Scene difference descriptions
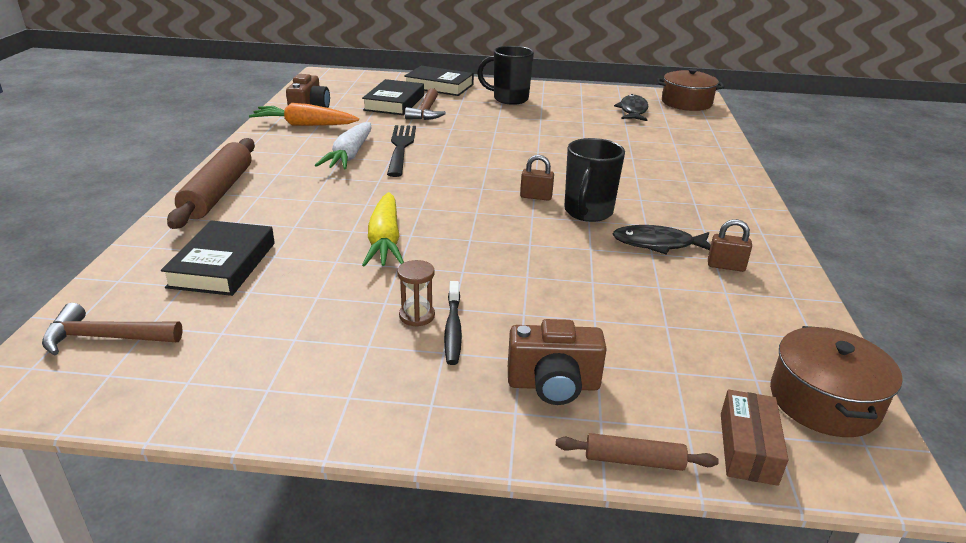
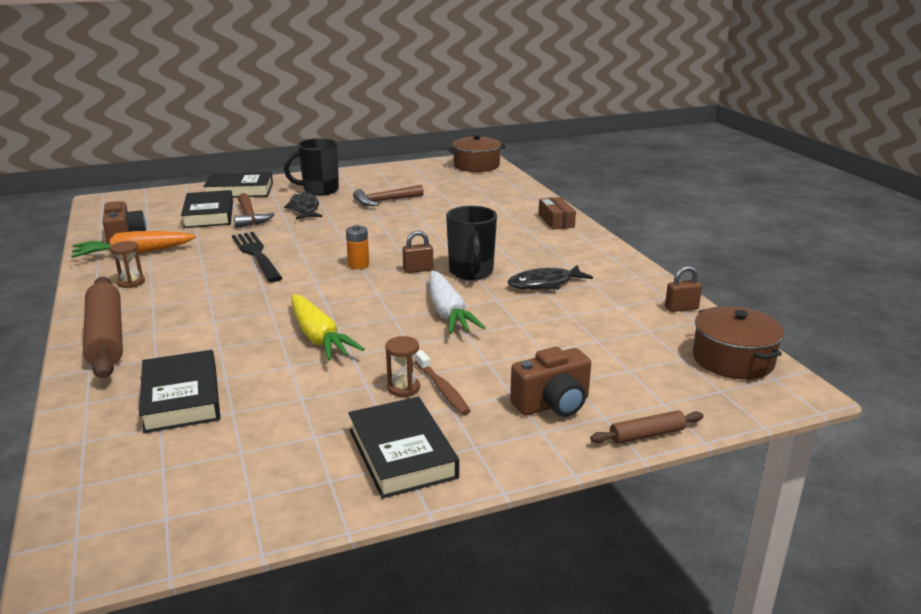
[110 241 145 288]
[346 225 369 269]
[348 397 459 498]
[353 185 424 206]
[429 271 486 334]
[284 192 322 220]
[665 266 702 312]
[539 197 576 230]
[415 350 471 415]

What this task involves: All that is needed is an exact copy of the entries above, minus the pictures.

Exercise solution:
[110 241 145 288]
[346 225 369 269]
[348 397 459 498]
[353 185 424 206]
[429 271 486 334]
[284 192 322 220]
[665 266 702 312]
[539 197 576 230]
[415 350 471 415]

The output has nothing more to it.